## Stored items
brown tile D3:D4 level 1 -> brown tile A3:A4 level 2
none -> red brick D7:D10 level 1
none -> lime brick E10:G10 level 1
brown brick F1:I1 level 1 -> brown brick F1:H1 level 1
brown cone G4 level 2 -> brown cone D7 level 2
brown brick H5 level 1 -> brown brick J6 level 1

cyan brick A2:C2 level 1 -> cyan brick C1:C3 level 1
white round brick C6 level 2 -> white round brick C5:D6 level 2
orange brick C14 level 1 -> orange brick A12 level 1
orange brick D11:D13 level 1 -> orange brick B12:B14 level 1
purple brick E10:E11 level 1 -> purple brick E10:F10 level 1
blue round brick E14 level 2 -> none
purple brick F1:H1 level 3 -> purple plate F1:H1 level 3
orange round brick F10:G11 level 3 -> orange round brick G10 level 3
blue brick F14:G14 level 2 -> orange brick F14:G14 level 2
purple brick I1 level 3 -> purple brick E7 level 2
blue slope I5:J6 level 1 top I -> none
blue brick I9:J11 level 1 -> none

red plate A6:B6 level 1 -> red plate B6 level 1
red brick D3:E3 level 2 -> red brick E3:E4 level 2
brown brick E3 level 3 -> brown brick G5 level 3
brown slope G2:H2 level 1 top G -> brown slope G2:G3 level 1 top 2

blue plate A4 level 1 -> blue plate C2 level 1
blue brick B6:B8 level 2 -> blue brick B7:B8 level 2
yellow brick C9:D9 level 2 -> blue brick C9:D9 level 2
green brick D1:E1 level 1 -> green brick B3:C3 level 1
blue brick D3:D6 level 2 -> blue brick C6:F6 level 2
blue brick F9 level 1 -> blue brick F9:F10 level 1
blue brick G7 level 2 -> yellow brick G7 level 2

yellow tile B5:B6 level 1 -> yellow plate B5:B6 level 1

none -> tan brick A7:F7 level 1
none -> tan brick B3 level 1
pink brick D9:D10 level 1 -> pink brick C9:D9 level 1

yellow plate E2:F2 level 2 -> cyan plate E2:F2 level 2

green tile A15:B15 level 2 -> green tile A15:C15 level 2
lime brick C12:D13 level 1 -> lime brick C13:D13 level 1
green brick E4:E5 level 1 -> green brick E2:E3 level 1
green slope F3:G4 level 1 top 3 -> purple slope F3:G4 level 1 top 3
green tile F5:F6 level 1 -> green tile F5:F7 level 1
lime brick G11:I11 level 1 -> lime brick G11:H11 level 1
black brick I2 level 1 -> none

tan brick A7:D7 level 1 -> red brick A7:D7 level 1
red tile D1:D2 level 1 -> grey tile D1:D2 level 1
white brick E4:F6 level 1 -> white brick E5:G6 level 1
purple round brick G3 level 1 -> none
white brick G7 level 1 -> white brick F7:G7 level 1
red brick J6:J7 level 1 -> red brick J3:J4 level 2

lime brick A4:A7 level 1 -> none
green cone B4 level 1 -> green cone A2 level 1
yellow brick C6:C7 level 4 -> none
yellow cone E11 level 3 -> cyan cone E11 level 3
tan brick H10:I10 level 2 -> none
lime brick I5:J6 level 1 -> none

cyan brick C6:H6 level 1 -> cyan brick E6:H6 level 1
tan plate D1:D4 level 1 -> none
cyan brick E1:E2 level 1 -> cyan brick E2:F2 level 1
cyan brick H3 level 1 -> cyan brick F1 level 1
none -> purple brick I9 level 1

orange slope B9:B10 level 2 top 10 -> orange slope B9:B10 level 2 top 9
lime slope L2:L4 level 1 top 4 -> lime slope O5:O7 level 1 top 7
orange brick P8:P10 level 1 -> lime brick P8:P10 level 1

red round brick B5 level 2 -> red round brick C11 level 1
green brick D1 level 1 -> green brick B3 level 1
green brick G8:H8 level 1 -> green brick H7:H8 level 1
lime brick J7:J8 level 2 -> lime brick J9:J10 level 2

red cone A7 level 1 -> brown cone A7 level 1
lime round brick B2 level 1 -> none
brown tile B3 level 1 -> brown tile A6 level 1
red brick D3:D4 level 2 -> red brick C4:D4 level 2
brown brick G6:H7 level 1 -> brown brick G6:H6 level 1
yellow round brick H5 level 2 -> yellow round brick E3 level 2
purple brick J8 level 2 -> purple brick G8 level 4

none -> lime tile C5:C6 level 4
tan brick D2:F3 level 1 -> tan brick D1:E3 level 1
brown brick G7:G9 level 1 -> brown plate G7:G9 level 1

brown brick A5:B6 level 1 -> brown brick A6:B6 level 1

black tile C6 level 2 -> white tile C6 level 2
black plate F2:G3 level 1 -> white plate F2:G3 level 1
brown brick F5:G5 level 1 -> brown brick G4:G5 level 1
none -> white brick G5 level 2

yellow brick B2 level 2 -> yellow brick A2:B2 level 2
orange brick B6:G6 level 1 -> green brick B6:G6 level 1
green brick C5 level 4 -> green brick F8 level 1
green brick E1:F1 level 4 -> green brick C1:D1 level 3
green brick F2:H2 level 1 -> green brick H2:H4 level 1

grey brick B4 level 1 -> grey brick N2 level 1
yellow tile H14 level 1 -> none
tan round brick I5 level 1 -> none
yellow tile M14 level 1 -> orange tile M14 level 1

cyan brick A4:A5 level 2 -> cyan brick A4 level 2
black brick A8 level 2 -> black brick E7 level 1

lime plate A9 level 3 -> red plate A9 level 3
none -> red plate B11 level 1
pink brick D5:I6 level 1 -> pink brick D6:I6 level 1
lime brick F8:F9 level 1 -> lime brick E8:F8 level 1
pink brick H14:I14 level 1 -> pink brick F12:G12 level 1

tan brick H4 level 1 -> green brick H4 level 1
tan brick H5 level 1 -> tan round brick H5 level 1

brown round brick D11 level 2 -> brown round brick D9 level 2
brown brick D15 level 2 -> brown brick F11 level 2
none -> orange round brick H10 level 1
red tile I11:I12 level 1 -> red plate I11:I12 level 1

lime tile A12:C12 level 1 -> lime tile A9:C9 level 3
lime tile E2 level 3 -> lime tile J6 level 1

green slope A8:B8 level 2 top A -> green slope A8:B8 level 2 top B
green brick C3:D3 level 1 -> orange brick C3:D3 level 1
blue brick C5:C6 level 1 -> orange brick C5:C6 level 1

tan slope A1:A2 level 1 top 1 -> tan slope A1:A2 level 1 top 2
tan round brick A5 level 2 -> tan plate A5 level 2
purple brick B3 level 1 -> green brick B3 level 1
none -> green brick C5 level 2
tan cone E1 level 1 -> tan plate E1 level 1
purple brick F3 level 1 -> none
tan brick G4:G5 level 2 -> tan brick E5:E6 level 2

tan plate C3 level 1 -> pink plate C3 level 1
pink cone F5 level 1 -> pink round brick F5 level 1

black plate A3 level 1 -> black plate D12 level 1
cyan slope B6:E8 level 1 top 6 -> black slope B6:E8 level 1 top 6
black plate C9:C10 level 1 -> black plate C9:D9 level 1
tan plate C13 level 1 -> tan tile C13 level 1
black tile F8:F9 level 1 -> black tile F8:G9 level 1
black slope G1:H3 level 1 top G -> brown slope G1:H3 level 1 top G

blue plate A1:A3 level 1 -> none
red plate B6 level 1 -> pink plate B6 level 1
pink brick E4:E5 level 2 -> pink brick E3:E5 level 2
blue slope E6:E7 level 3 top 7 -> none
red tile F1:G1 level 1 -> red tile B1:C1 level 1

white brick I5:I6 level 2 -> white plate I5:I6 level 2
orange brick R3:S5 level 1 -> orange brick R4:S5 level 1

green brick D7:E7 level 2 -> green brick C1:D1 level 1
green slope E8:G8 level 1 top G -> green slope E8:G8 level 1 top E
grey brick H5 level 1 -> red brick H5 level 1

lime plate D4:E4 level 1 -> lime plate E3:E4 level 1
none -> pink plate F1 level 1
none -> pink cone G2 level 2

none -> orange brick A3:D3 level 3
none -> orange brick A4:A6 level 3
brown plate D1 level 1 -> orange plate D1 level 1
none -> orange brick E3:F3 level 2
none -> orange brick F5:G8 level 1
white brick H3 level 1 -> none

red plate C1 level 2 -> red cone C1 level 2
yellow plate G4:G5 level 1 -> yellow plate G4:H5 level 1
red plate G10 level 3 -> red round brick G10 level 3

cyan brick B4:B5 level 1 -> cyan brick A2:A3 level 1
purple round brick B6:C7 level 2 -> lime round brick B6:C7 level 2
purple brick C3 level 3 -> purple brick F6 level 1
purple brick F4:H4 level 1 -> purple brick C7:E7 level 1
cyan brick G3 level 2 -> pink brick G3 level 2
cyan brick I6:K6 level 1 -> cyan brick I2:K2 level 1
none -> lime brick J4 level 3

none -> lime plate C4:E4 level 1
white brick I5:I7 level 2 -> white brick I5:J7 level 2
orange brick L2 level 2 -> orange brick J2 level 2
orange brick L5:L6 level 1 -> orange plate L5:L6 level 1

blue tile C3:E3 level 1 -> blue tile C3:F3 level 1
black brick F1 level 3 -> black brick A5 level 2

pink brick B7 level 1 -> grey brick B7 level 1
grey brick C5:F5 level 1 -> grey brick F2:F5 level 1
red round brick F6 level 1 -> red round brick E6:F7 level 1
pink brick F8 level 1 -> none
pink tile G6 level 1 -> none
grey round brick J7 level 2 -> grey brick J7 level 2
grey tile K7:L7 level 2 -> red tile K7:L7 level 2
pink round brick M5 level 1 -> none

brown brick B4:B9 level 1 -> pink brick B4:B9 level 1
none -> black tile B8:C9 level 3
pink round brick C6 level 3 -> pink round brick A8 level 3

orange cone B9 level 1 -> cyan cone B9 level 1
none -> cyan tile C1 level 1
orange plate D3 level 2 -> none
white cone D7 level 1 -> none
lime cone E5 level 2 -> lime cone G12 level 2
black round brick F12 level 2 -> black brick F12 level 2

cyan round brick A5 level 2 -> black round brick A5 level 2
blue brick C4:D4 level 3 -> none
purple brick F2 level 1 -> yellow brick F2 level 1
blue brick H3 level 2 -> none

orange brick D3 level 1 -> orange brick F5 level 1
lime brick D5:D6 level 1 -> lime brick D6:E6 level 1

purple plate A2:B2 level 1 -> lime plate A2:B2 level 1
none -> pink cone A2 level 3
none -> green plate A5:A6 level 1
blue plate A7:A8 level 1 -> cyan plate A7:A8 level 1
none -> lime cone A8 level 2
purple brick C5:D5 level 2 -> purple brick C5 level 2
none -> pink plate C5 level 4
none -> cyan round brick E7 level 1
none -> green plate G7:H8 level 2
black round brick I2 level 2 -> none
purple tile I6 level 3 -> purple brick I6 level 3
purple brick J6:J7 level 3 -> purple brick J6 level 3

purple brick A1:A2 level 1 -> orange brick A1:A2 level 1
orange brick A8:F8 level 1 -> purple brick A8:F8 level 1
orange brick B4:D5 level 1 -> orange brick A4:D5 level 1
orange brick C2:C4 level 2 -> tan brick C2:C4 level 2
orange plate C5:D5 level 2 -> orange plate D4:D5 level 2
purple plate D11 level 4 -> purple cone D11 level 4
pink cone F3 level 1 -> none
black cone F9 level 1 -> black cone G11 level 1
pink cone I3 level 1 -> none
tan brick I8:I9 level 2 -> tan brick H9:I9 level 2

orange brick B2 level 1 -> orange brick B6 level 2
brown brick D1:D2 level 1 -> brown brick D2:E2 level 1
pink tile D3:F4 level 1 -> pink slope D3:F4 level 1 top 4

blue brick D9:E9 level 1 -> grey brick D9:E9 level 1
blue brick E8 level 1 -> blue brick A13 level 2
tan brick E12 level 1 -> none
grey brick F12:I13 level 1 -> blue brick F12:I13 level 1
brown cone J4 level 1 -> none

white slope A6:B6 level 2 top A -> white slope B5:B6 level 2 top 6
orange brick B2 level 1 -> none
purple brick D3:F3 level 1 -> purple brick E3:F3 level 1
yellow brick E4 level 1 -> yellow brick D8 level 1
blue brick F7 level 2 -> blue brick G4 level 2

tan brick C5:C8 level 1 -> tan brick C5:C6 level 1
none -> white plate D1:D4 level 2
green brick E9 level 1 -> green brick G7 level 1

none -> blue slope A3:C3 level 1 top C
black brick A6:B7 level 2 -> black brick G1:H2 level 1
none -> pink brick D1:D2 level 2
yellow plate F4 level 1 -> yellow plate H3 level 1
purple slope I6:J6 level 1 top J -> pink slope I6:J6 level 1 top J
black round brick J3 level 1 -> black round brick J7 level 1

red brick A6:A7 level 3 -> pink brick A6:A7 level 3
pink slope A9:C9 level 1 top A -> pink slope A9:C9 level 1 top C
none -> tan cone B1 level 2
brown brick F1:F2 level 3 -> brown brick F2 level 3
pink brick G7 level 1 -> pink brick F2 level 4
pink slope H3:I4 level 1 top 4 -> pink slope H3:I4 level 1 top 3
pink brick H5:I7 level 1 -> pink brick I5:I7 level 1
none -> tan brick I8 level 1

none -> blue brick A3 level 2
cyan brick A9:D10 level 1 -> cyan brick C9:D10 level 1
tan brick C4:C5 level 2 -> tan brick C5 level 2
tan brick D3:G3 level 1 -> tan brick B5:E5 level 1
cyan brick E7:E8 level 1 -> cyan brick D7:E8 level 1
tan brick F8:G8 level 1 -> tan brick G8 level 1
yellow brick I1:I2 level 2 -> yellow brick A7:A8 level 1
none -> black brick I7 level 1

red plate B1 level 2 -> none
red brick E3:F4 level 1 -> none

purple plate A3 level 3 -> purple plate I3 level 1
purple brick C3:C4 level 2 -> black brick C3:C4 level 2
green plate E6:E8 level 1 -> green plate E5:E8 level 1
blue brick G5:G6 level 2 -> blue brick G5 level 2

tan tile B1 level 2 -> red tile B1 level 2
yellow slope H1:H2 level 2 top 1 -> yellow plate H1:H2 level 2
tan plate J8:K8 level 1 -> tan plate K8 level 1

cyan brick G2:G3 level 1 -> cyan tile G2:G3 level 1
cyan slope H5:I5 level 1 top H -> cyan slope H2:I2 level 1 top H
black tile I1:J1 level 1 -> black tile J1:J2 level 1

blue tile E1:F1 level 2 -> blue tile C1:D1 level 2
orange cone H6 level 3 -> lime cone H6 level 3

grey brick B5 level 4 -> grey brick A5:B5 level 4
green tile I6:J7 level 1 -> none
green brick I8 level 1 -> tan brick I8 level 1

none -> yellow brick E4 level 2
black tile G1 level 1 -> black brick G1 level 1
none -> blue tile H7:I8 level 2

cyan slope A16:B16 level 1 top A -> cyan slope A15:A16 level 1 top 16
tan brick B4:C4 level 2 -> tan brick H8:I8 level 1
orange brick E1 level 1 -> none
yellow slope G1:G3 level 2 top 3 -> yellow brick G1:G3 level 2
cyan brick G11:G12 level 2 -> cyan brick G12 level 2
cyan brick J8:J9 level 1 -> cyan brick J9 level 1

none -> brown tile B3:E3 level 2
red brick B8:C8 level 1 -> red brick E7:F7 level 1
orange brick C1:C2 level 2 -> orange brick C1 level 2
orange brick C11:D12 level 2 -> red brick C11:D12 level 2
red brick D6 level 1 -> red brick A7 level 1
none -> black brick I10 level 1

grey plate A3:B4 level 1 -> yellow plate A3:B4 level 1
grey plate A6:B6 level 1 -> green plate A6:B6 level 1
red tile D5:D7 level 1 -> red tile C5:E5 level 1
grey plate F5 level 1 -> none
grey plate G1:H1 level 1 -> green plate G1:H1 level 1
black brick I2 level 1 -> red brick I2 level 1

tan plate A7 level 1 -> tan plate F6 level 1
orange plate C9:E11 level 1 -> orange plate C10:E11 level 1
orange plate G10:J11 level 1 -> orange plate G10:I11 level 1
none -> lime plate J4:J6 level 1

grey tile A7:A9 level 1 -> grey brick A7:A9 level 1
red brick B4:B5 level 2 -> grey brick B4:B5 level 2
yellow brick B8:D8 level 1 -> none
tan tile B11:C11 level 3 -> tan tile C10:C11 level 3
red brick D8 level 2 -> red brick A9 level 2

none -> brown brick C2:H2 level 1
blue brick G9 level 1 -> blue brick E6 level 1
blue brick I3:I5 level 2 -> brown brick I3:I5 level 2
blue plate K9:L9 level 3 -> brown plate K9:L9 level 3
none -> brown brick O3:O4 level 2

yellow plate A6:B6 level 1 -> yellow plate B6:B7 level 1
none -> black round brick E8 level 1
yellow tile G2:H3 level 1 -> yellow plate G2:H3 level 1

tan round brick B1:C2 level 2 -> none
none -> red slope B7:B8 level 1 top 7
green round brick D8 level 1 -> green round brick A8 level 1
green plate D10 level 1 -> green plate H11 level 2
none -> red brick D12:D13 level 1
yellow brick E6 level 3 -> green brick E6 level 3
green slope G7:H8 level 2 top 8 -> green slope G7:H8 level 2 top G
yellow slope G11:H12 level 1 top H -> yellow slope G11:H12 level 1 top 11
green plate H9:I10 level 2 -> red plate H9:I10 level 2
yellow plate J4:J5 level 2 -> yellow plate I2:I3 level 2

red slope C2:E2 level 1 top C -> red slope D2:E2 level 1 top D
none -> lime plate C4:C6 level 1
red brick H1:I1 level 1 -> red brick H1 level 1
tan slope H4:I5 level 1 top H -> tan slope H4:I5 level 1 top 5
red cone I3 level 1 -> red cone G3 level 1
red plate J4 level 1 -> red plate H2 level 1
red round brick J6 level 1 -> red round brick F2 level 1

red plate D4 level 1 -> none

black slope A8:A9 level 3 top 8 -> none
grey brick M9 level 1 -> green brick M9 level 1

## Task prompt
Print exactly the lines above, between the one holding "red plate A6:B6" and the one holding "yellow plate E2:F2", inclusive, and nothing besides.

## Exercise output
red plate A6:B6 level 1 -> red plate B6 level 1
red brick D3:E3 level 2 -> red brick E3:E4 level 2
brown brick E3 level 3 -> brown brick G5 level 3
brown slope G2:H2 level 1 top G -> brown slope G2:G3 level 1 top 2

blue plate A4 level 1 -> blue plate C2 level 1
blue brick B6:B8 level 2 -> blue brick B7:B8 level 2
yellow brick C9:D9 level 2 -> blue brick C9:D9 level 2
green brick D1:E1 level 1 -> green brick B3:C3 level 1
blue brick D3:D6 level 2 -> blue brick C6:F6 level 2
blue brick F9 level 1 -> blue brick F9:F10 level 1
blue brick G7 level 2 -> yellow brick G7 level 2

yellow tile B5:B6 level 1 -> yellow plate B5:B6 level 1

none -> tan brick A7:F7 level 1
none -> tan brick B3 level 1
pink brick D9:D10 level 1 -> pink brick C9:D9 level 1

yellow plate E2:F2 level 2 -> cyan plate E2:F2 level 2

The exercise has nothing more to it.